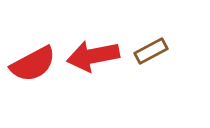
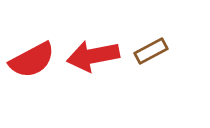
red semicircle: moved 1 px left, 4 px up
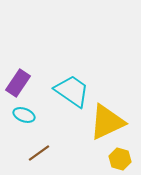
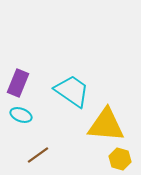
purple rectangle: rotated 12 degrees counterclockwise
cyan ellipse: moved 3 px left
yellow triangle: moved 1 px left, 3 px down; rotated 30 degrees clockwise
brown line: moved 1 px left, 2 px down
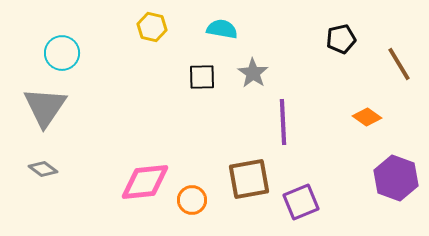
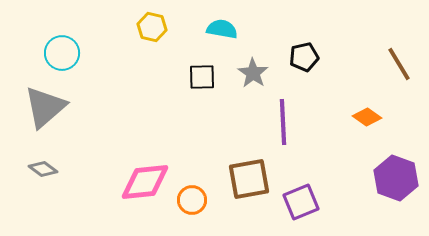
black pentagon: moved 37 px left, 18 px down
gray triangle: rotated 15 degrees clockwise
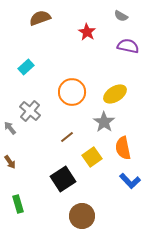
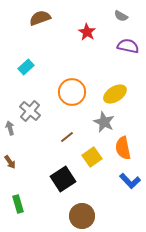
gray star: rotated 10 degrees counterclockwise
gray arrow: rotated 24 degrees clockwise
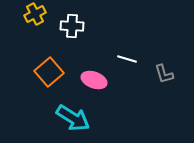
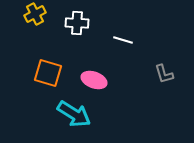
white cross: moved 5 px right, 3 px up
white line: moved 4 px left, 19 px up
orange square: moved 1 px left, 1 px down; rotated 32 degrees counterclockwise
cyan arrow: moved 1 px right, 4 px up
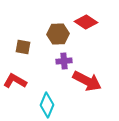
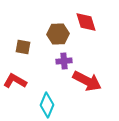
red diamond: rotated 40 degrees clockwise
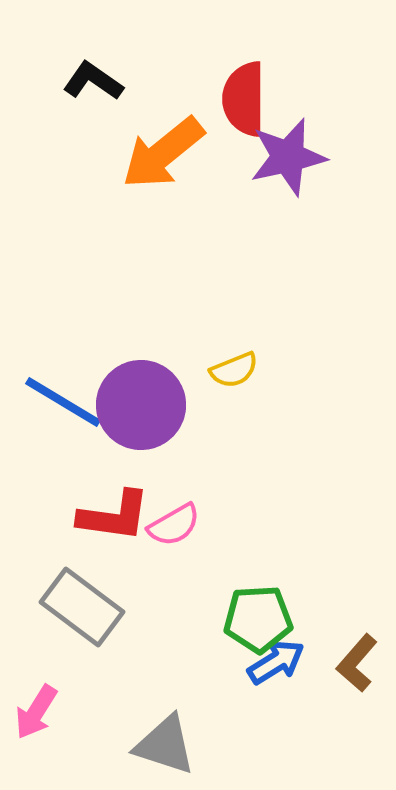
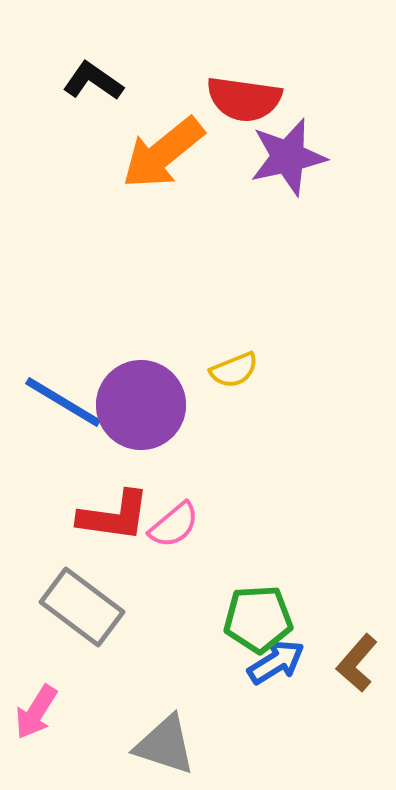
red semicircle: rotated 82 degrees counterclockwise
pink semicircle: rotated 10 degrees counterclockwise
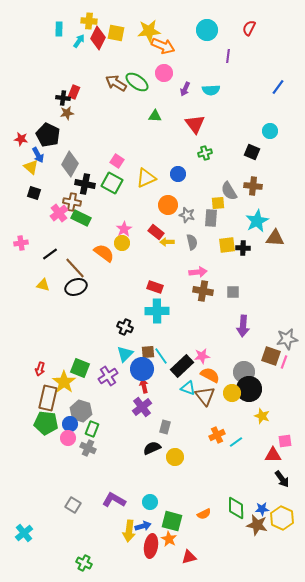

WORK TASK
Every line of the listing that includes "degrees" must be shown.

REPLY
purple rectangle: rotated 12 degrees counterclockwise
yellow triangle: moved 1 px left, 3 px down; rotated 30 degrees clockwise
gray triangle: rotated 15 degrees clockwise
gray star: rotated 10 degrees counterclockwise
gray arrow: rotated 24 degrees clockwise
orange square: moved 1 px left, 1 px down; rotated 32 degrees counterclockwise
red diamond: rotated 40 degrees clockwise
red semicircle: rotated 82 degrees counterclockwise
pink semicircle: rotated 10 degrees counterclockwise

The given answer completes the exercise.